=== Dataset ===

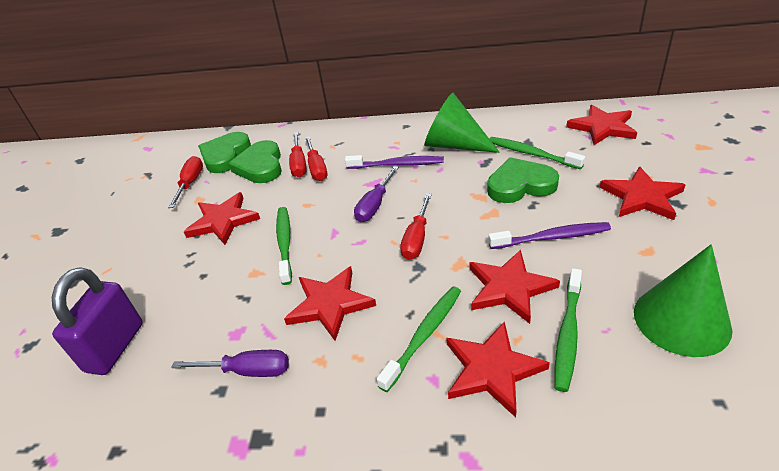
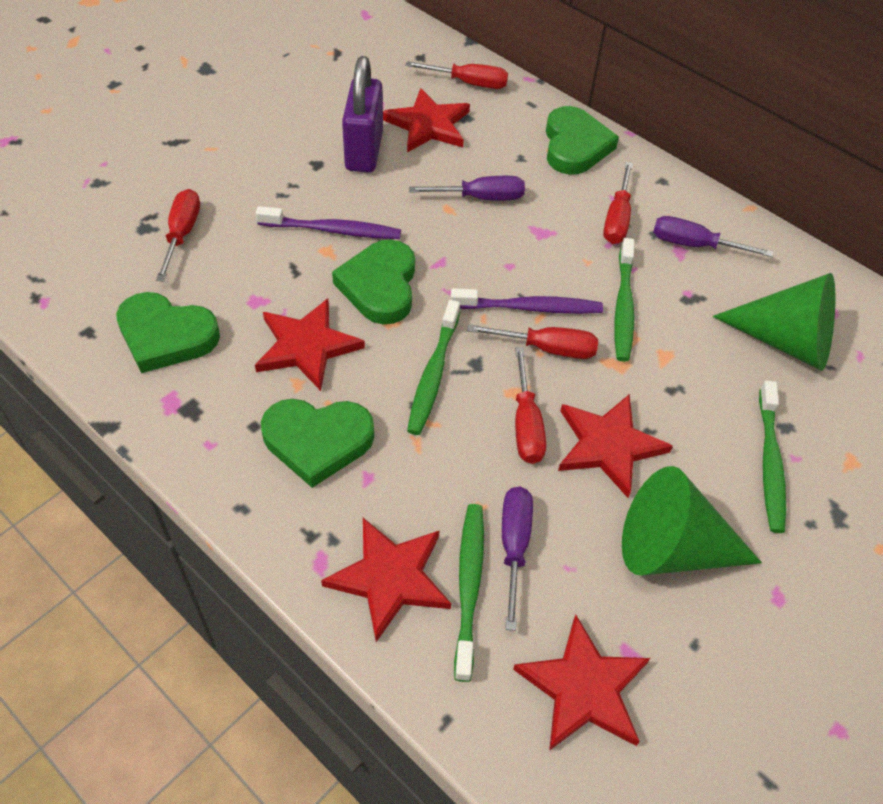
green heart: 3 -> 4
purple screwdriver: 2 -> 3
red screwdriver: 4 -> 5
red star: 6 -> 5

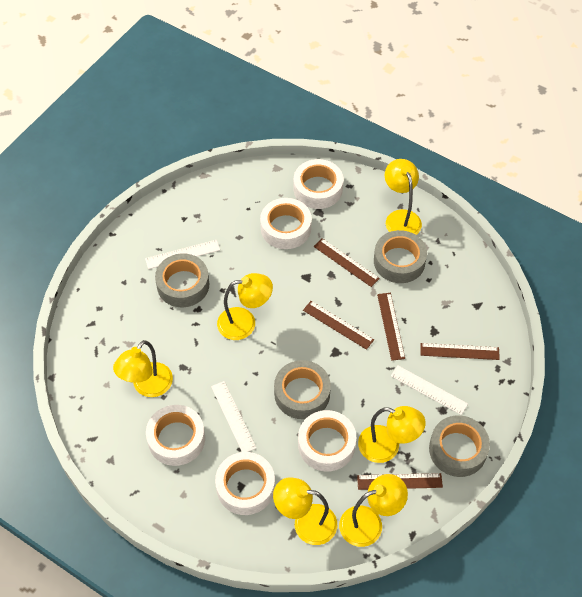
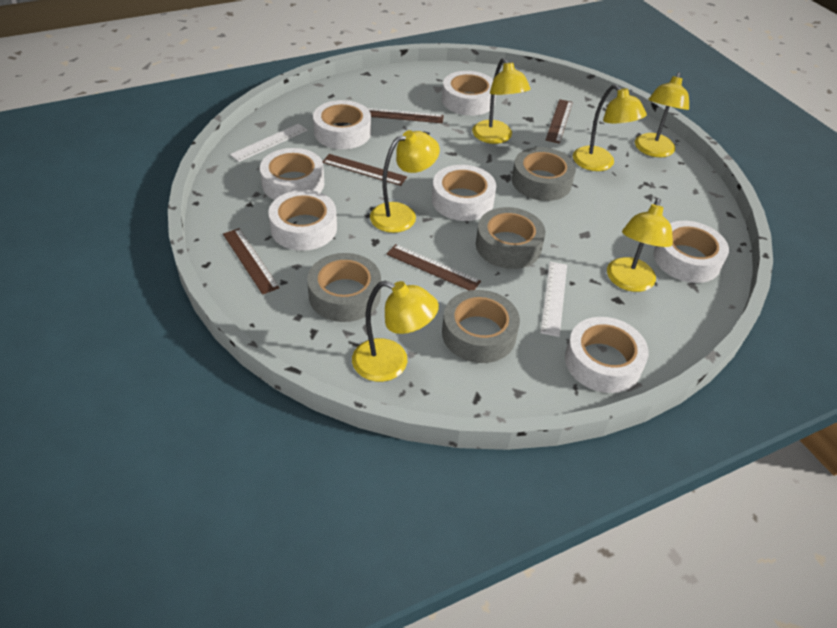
white ruler: 3 -> 2
white tape: 5 -> 7

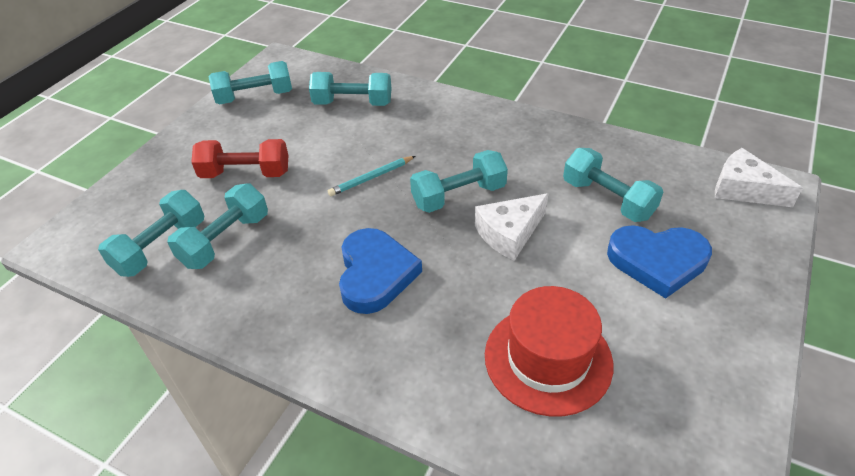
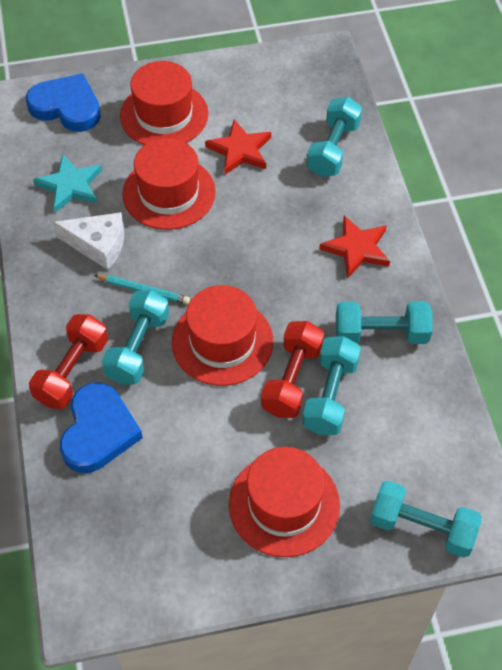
red dumbbell: 1 -> 2
red hat: 1 -> 4
red star: 0 -> 2
turquoise dumbbell: 6 -> 5
turquoise star: 0 -> 1
white cheese: 2 -> 1

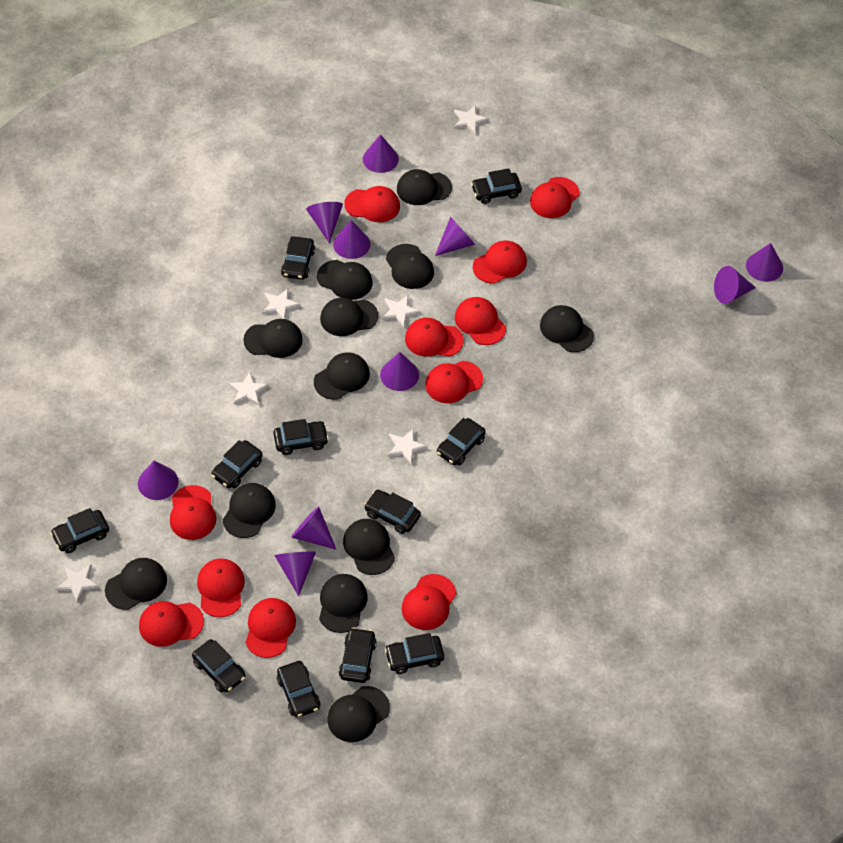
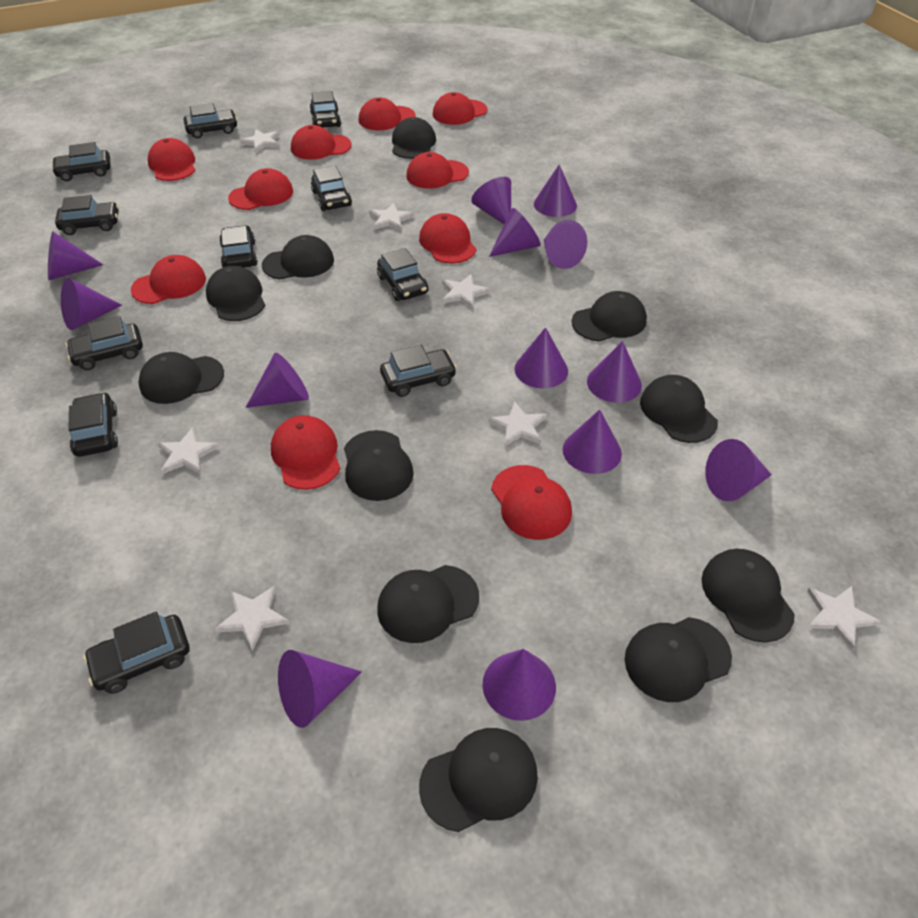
black cap: 12 -> 11
purple cone: 10 -> 13
red cap: 11 -> 10
white star: 6 -> 7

===

- [What you will do]: Leaving out all pictures, retype exactly the lines that run from the one containing "purple screwdriver: 2 -> 3" through the last line of the material.

- [Answer area]:
purple screwdriver: 2 -> 3
red screwdriver: 4 -> 5
red star: 6 -> 5

white ruler: 3 -> 2
white tape: 5 -> 7

red dumbbell: 1 -> 2
red hat: 1 -> 4
red star: 0 -> 2
turquoise dumbbell: 6 -> 5
turquoise star: 0 -> 1
white cheese: 2 -> 1

black cap: 12 -> 11
purple cone: 10 -> 13
red cap: 11 -> 10
white star: 6 -> 7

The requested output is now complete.